## WHAT THIS TASK INVOLVES
Please reproduce all of the listing below exactly and drop its images.

## RECORDED INFORMATION

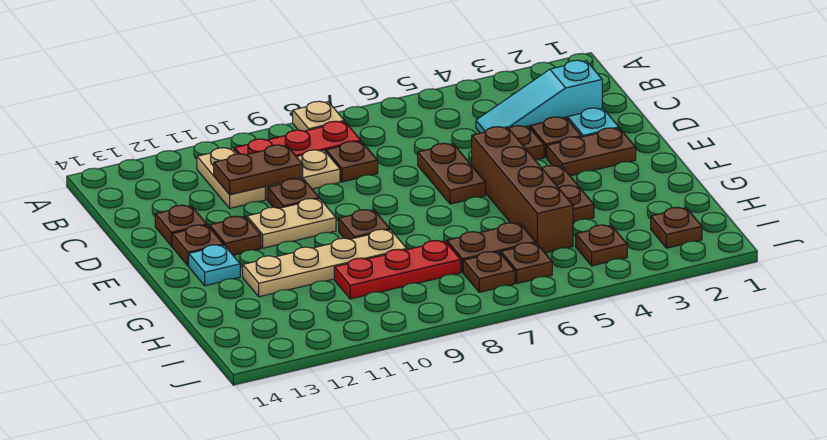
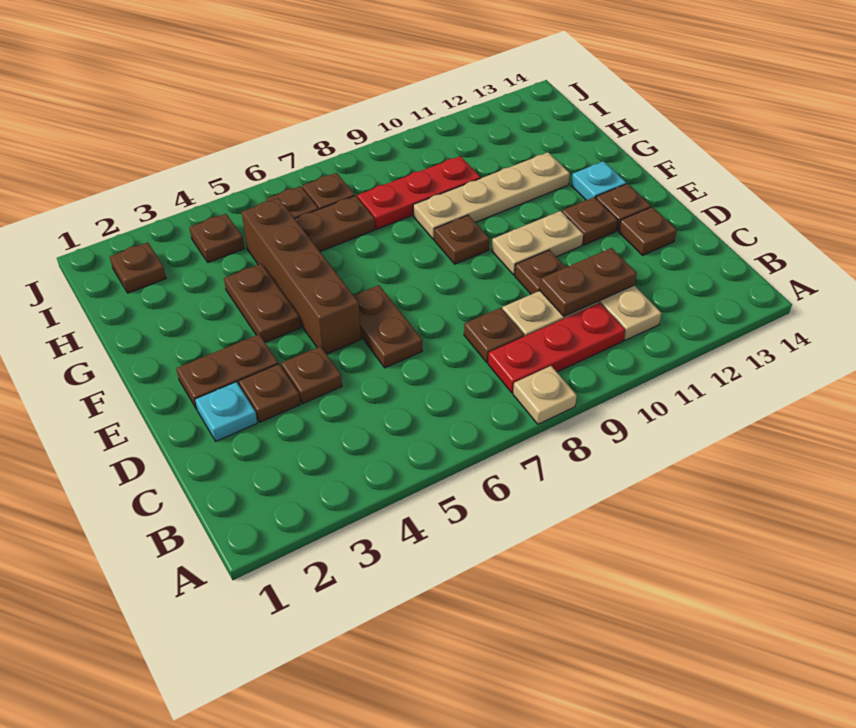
cyan slope C2:C4 level 1 top 2 -> none

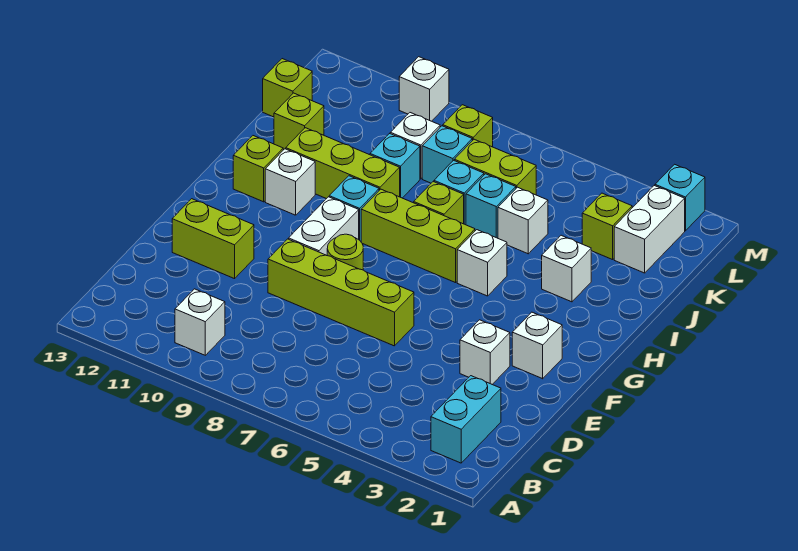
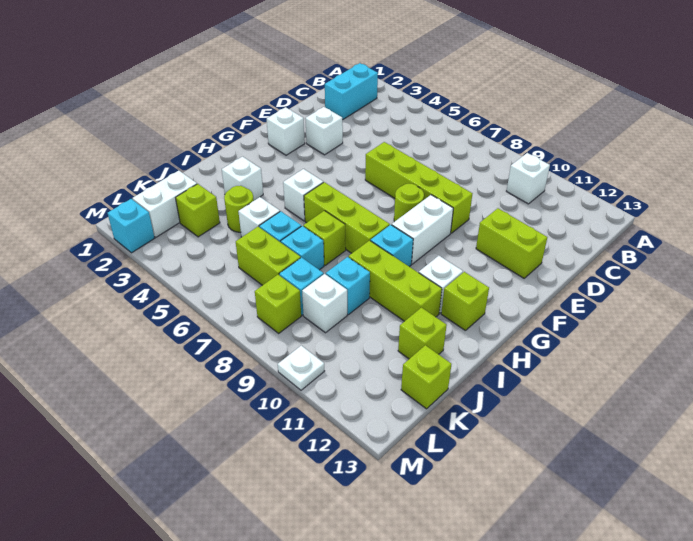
none -> lime round brick J4 level 1
white brick M10 level 1 -> white plate M10 level 1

## OUTPUT OF THE TASK
cyan slope C2:C4 level 1 top 2 -> none

none -> lime round brick J4 level 1
white brick M10 level 1 -> white plate M10 level 1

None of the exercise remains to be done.